▸ **HOW TO COMPLETE THIS TASK**
The response must restate all of the data word for word.

▸ **RECORDS SUPPLIED**
****

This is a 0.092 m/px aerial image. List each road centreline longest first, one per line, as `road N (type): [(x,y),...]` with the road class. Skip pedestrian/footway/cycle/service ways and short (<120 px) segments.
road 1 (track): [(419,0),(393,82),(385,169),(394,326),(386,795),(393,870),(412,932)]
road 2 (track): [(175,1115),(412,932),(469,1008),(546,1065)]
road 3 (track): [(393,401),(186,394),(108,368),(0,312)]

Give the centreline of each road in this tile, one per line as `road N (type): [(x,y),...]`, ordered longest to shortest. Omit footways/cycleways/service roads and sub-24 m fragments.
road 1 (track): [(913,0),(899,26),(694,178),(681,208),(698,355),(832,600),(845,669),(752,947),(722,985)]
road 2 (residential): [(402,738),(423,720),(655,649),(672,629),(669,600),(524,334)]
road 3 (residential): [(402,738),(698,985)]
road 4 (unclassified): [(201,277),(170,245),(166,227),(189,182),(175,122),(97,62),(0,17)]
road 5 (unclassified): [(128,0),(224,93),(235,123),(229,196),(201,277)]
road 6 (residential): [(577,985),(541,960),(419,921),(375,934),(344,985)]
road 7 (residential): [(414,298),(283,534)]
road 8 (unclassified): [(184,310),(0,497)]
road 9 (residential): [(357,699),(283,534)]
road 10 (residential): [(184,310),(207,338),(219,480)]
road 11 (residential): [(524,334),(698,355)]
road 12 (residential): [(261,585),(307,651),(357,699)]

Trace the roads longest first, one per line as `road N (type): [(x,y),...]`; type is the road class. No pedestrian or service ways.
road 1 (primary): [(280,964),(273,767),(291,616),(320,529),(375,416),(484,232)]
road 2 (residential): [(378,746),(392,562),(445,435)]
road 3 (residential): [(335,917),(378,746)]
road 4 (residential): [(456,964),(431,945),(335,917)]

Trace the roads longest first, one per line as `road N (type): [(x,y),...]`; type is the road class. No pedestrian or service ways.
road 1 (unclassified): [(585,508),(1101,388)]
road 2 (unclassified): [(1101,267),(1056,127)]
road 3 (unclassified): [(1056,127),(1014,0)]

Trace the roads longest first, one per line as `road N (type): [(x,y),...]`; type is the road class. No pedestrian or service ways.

****

▸ **WORKED SOLUTION**
This is a 0.092 m/px aerial image. List each road centreline longest first, one per line, as `road N (type): [(x,y),...]` with the road class. Skip pedestrian/footway/cycle/service ways and short (<120 px) segments.
road 1 (track): [(419,0),(393,82),(385,169),(394,326),(386,795),(393,870),(412,932)]
road 2 (track): [(175,1115),(412,932),(469,1008),(546,1065)]
road 3 (track): [(393,401),(186,394),(108,368),(0,312)]

Give the centreline of each road in this tile, one per line as `road N (type): [(x,y),...]`, ordered longest to shortest. Omit footways/cycleways/service roads and sub-24 m fragments.
road 1 (track): [(913,0),(899,26),(694,178),(681,208),(698,355),(832,600),(845,669),(752,947),(722,985)]
road 2 (residential): [(402,738),(423,720),(655,649),(672,629),(669,600),(524,334)]
road 3 (residential): [(402,738),(698,985)]
road 4 (unclassified): [(201,277),(170,245),(166,227),(189,182),(175,122),(97,62),(0,17)]
road 5 (unclassified): [(128,0),(224,93),(235,123),(229,196),(201,277)]
road 6 (residential): [(577,985),(541,960),(419,921),(375,934),(344,985)]
road 7 (residential): [(414,298),(283,534)]
road 8 (unclassified): [(184,310),(0,497)]
road 9 (residential): [(357,699),(283,534)]
road 10 (residential): [(184,310),(207,338),(219,480)]
road 11 (residential): [(524,334),(698,355)]
road 12 (residential): [(261,585),(307,651),(357,699)]

Trace the roads longest first, one per line as `road N (type): [(x,y),...]`; type is the road class. No pedestrian or service ways.
road 1 (primary): [(280,964),(273,767),(291,616),(320,529),(375,416),(484,232)]
road 2 (residential): [(378,746),(392,562),(445,435)]
road 3 (residential): [(335,917),(378,746)]
road 4 (residential): [(456,964),(431,945),(335,917)]

Trace the roads longest first, one per line as `road N (type): [(x,y),...]`; type is the road class. No pedestrian or service ways.
road 1 (unclassified): [(585,508),(1101,388)]
road 2 (unclassified): [(1101,267),(1056,127)]
road 3 (unclassified): [(1056,127),(1014,0)]

Trace the roads longest first, one per line as `road N (type): [(x,y),...]`; type is the road class. No pedestrian or service ways.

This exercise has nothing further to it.